Each line from the one containing "orange pencil: 1 -> 0" through the end of the data is to be written out exactly, and nothing more.

(Material for this exercise)

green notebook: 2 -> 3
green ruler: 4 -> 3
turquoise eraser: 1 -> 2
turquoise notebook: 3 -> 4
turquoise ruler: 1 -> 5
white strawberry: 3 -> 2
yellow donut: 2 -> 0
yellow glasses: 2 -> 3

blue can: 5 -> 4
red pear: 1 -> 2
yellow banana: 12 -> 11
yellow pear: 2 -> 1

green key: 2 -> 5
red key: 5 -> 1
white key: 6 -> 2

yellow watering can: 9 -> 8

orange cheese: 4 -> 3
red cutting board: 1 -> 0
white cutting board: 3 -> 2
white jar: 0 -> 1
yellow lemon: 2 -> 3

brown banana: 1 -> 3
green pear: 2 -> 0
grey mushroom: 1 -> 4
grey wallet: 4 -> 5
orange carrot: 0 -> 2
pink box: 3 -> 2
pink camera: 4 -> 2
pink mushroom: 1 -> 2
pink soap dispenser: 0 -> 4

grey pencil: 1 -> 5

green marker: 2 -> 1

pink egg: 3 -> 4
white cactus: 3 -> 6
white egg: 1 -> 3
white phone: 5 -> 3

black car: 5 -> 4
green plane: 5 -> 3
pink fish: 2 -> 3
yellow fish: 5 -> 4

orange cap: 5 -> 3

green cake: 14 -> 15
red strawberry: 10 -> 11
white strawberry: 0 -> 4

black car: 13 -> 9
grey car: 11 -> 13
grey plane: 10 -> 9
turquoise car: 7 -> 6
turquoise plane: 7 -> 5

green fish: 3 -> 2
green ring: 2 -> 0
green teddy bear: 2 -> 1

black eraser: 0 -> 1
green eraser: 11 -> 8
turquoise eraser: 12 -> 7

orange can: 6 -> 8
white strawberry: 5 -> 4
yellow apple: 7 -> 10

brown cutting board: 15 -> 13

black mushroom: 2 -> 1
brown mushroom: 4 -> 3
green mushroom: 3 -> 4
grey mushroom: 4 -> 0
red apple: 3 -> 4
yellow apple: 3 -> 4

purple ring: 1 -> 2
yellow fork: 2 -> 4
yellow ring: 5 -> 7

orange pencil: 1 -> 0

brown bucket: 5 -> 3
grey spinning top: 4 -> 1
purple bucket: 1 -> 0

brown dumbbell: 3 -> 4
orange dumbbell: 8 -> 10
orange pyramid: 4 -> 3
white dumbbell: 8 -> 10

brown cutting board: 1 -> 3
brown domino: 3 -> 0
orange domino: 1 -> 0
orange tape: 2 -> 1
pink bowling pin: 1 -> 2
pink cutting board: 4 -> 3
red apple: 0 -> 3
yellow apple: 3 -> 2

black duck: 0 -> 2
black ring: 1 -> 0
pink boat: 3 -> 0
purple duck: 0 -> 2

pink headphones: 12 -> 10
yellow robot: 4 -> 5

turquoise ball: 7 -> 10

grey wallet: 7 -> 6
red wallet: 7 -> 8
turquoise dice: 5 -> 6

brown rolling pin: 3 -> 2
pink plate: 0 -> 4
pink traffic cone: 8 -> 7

(End Material for this exercise)

## Response
orange pencil: 1 -> 0

brown bucket: 5 -> 3
grey spinning top: 4 -> 1
purple bucket: 1 -> 0

brown dumbbell: 3 -> 4
orange dumbbell: 8 -> 10
orange pyramid: 4 -> 3
white dumbbell: 8 -> 10

brown cutting board: 1 -> 3
brown domino: 3 -> 0
orange domino: 1 -> 0
orange tape: 2 -> 1
pink bowling pin: 1 -> 2
pink cutting board: 4 -> 3
red apple: 0 -> 3
yellow apple: 3 -> 2

black duck: 0 -> 2
black ring: 1 -> 0
pink boat: 3 -> 0
purple duck: 0 -> 2

pink headphones: 12 -> 10
yellow robot: 4 -> 5

turquoise ball: 7 -> 10

grey wallet: 7 -> 6
red wallet: 7 -> 8
turquoise dice: 5 -> 6

brown rolling pin: 3 -> 2
pink plate: 0 -> 4
pink traffic cone: 8 -> 7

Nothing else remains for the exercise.